==== Data for processing

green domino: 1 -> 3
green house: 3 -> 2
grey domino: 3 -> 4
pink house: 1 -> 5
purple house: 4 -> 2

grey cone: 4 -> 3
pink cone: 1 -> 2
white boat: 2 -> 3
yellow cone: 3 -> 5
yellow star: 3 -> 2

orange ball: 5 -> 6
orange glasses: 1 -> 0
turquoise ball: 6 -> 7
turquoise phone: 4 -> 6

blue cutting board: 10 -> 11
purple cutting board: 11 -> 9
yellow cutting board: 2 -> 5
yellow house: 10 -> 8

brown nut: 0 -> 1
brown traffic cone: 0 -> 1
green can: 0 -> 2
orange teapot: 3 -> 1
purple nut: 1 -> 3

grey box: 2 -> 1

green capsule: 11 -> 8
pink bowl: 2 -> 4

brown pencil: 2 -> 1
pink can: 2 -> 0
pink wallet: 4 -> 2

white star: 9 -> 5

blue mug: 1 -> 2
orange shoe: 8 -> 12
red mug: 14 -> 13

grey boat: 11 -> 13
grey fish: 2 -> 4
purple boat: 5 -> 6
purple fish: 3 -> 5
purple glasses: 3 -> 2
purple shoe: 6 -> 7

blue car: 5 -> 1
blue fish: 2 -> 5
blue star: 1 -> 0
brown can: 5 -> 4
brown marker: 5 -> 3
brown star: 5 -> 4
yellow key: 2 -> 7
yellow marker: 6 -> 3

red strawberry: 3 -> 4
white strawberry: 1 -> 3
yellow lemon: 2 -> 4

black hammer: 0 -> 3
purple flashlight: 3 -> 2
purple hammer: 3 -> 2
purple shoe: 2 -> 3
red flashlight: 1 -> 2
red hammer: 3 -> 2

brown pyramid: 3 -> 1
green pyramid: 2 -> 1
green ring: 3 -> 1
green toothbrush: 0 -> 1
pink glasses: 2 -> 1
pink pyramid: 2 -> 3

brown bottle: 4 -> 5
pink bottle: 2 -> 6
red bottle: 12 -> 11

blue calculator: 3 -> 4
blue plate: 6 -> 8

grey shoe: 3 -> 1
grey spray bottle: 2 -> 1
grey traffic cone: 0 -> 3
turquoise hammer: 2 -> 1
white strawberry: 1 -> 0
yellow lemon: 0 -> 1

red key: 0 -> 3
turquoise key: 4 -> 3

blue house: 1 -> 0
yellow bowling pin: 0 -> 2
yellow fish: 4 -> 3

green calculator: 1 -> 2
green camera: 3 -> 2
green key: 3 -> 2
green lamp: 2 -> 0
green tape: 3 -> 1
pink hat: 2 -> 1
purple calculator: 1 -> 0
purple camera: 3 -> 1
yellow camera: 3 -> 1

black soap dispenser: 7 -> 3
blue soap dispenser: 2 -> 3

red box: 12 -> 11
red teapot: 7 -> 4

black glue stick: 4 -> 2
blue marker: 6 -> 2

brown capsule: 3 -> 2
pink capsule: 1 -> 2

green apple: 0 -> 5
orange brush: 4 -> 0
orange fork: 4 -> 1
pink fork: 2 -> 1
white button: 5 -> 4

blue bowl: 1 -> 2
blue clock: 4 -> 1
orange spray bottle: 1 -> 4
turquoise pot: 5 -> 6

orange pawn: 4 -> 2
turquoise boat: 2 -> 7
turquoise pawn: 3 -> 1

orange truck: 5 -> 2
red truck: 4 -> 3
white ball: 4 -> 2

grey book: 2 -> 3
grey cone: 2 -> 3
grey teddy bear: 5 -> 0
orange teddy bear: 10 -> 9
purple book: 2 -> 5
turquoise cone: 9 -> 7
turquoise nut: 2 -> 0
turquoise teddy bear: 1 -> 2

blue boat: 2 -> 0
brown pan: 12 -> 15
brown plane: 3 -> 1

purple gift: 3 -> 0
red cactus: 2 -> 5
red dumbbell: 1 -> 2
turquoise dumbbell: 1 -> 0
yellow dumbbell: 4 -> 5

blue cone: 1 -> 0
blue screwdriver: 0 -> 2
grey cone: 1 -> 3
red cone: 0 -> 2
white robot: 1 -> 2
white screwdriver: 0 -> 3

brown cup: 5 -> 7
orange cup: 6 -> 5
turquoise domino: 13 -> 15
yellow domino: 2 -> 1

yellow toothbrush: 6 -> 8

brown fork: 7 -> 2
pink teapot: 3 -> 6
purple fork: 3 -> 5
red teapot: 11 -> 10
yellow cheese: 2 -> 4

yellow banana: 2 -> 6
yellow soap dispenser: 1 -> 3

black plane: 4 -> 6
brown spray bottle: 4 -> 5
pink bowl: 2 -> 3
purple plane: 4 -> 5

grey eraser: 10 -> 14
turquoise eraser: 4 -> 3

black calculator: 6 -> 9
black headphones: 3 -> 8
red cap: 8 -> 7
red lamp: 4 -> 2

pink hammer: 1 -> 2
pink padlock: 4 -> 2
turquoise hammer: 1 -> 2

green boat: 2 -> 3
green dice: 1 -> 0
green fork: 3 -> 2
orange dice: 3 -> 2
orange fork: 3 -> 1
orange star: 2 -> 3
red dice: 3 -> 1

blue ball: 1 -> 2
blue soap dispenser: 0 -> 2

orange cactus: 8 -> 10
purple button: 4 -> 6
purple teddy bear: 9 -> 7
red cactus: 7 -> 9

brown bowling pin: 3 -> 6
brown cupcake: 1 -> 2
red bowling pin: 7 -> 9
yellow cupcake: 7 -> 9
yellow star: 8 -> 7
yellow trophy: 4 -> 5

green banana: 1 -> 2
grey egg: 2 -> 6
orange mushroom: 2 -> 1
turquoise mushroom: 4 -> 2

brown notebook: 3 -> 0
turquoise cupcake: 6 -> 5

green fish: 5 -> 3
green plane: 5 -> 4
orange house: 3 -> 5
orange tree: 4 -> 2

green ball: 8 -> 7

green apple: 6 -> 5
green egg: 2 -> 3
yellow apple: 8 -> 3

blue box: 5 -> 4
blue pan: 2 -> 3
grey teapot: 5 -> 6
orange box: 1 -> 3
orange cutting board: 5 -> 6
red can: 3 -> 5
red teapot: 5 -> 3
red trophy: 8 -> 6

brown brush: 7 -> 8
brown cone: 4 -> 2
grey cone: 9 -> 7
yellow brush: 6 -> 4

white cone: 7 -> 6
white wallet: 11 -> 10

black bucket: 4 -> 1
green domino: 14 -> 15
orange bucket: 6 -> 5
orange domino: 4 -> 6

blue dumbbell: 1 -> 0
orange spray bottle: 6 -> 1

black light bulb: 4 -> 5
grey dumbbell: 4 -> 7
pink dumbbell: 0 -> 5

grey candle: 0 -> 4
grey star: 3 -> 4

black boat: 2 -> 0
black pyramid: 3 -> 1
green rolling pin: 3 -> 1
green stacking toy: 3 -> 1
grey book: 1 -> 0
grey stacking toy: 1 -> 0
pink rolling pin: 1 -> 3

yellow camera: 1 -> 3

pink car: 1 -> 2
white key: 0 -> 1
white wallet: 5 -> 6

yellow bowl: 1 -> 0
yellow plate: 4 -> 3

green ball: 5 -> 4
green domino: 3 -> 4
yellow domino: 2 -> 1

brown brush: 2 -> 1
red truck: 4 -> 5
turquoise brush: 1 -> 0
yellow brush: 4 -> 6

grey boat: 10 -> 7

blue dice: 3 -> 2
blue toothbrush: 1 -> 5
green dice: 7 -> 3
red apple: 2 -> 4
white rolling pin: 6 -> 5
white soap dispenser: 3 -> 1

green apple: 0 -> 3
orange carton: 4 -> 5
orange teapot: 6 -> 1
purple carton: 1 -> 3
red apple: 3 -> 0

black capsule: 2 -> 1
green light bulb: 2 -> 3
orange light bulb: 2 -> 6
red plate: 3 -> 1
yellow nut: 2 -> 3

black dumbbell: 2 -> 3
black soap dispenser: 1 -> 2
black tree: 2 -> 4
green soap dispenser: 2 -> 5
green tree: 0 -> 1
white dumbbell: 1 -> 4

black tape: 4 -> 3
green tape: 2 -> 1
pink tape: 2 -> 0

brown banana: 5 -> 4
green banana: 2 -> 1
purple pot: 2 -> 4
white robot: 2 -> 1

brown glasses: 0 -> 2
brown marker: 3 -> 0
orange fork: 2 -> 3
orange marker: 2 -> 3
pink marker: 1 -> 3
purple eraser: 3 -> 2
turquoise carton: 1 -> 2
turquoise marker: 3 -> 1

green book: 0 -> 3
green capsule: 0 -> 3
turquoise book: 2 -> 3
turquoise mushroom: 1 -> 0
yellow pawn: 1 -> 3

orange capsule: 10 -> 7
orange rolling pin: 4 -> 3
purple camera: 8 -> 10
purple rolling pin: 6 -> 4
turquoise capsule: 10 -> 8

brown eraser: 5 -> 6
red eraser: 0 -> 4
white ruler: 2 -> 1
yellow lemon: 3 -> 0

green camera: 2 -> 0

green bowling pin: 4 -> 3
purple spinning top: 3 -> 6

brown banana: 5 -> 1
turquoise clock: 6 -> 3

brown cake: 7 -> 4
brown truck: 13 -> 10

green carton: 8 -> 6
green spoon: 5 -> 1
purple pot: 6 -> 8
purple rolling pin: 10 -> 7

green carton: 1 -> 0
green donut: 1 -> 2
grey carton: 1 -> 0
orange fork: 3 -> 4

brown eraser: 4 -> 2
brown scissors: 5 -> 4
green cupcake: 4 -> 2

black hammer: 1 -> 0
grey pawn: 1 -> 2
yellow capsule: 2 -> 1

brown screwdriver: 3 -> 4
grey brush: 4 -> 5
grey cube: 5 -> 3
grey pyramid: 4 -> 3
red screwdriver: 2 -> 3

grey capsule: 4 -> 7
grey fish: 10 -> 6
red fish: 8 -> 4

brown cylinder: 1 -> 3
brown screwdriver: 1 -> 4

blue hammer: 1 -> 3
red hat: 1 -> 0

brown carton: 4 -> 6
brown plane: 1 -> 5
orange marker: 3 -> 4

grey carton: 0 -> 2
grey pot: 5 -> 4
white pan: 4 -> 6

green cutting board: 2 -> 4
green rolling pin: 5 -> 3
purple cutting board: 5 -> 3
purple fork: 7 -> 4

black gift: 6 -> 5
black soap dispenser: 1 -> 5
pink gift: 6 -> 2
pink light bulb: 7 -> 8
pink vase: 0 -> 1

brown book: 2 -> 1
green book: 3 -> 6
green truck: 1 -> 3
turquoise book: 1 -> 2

========

Your answer should consist solely of the lines above from the line with "blue cone: 1 -> 0" to the line with "pink padlock: 4 -> 2", both included, reproduced exactly.

## Answer area
blue cone: 1 -> 0
blue screwdriver: 0 -> 2
grey cone: 1 -> 3
red cone: 0 -> 2
white robot: 1 -> 2
white screwdriver: 0 -> 3

brown cup: 5 -> 7
orange cup: 6 -> 5
turquoise domino: 13 -> 15
yellow domino: 2 -> 1

yellow toothbrush: 6 -> 8

brown fork: 7 -> 2
pink teapot: 3 -> 6
purple fork: 3 -> 5
red teapot: 11 -> 10
yellow cheese: 2 -> 4

yellow banana: 2 -> 6
yellow soap dispenser: 1 -> 3

black plane: 4 -> 6
brown spray bottle: 4 -> 5
pink bowl: 2 -> 3
purple plane: 4 -> 5

grey eraser: 10 -> 14
turquoise eraser: 4 -> 3

black calculator: 6 -> 9
black headphones: 3 -> 8
red cap: 8 -> 7
red lamp: 4 -> 2

pink hammer: 1 -> 2
pink padlock: 4 -> 2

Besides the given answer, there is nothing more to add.